╔══

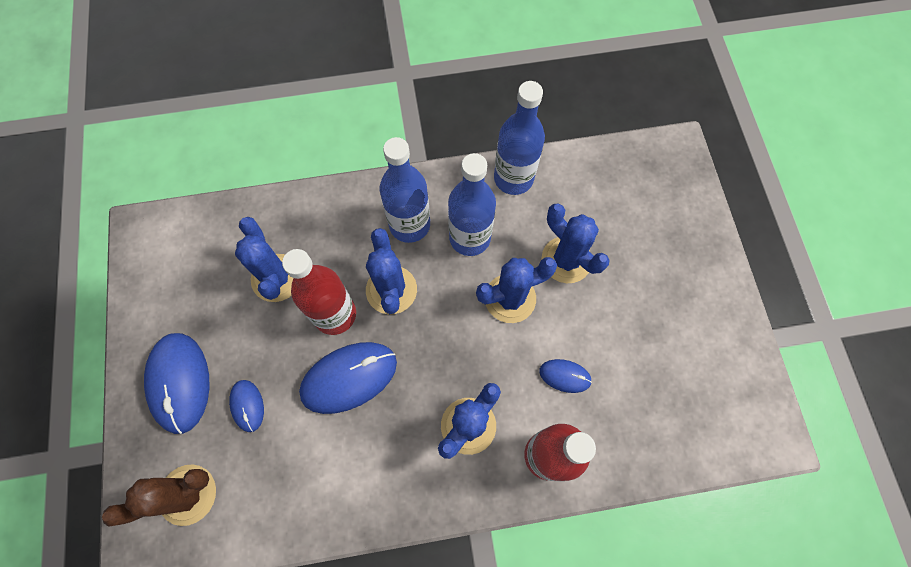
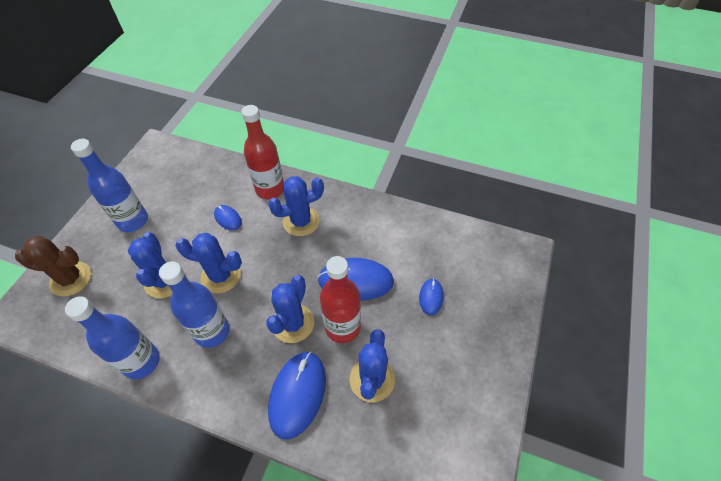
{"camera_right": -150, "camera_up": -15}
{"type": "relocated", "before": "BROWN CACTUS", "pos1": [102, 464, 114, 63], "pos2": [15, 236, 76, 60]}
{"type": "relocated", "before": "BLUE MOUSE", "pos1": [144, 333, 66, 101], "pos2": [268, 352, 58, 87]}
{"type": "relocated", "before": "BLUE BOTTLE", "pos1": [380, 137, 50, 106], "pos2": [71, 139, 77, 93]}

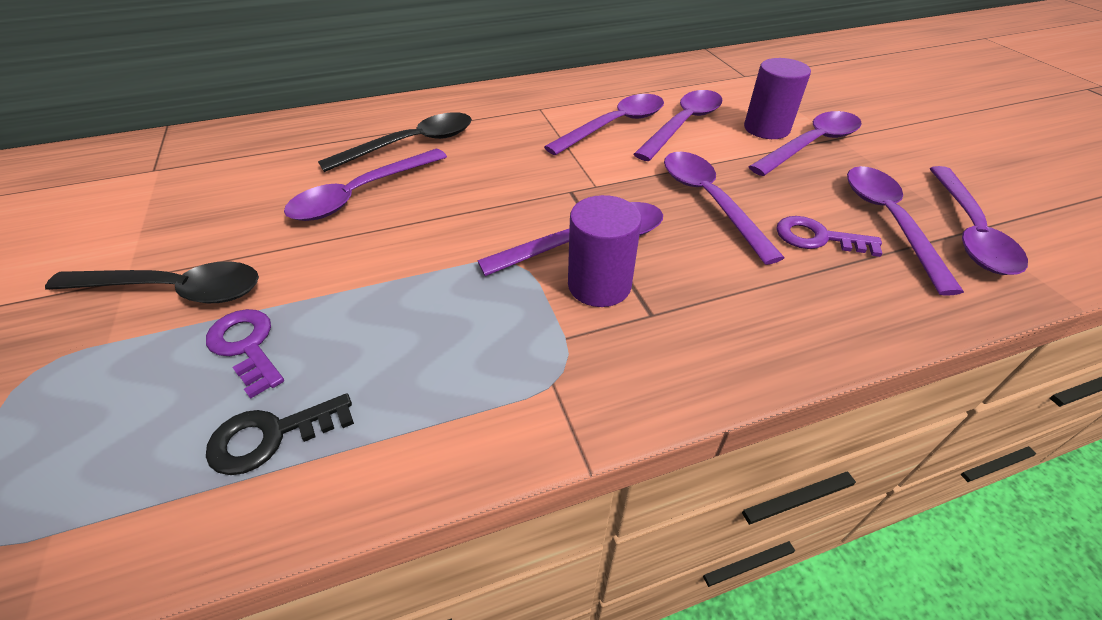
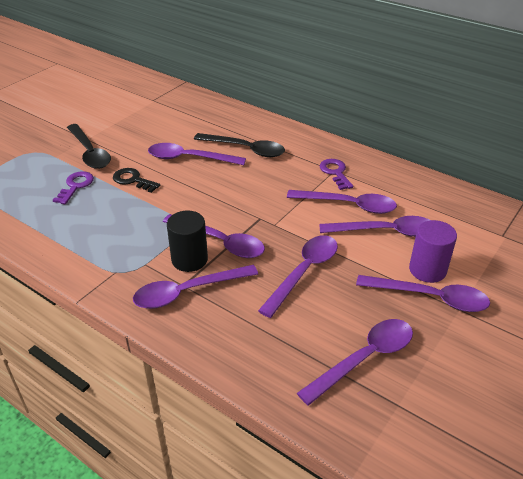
{"camera_right": 55, "camera_up": -5}
{"type": "relocated", "before": "BLACK KEY", "pos1": [206, 393, 148, 82], "pos2": [113, 168, 47, 25]}
{"type": "colour", "before": "PURPLE CYLINDER", "after": "BLACK CYLINDER", "pos1": [568, 195, 73, 112], "pos2": [167, 210, 41, 62]}
{"type": "relocated", "before": "PURPLE KEY", "pos1": [776, 216, 106, 41], "pos2": [319, 159, 34, 31]}
{"type": "relocated", "before": "PURPLE SPOON", "pos1": [929, 166, 99, 109], "pos2": [133, 265, 125, 44]}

╚══

◆ Problem requirements: Return the whole listing word for word, minus its pictures.

◆ Expected answer:
{"camera_right": -150, "camera_up": -15}
{"type": "relocated", "before": "BROWN CACTUS", "pos1": [102, 464, 114, 63], "pos2": [15, 236, 76, 60]}
{"type": "relocated", "before": "BLUE MOUSE", "pos1": [144, 333, 66, 101], "pos2": [268, 352, 58, 87]}
{"type": "relocated", "before": "BLUE BOTTLE", "pos1": [380, 137, 50, 106], "pos2": [71, 139, 77, 93]}

{"camera_right": 55, "camera_up": -5}
{"type": "relocated", "before": "BLACK KEY", "pos1": [206, 393, 148, 82], "pos2": [113, 168, 47, 25]}
{"type": "colour", "before": "PURPLE CYLINDER", "after": "BLACK CYLINDER", "pos1": [568, 195, 73, 112], "pos2": [167, 210, 41, 62]}
{"type": "relocated", "before": "PURPLE KEY", "pos1": [776, 216, 106, 41], "pos2": [319, 159, 34, 31]}
{"type": "relocated", "before": "PURPLE SPOON", "pos1": [929, 166, 99, 109], "pos2": [133, 265, 125, 44]}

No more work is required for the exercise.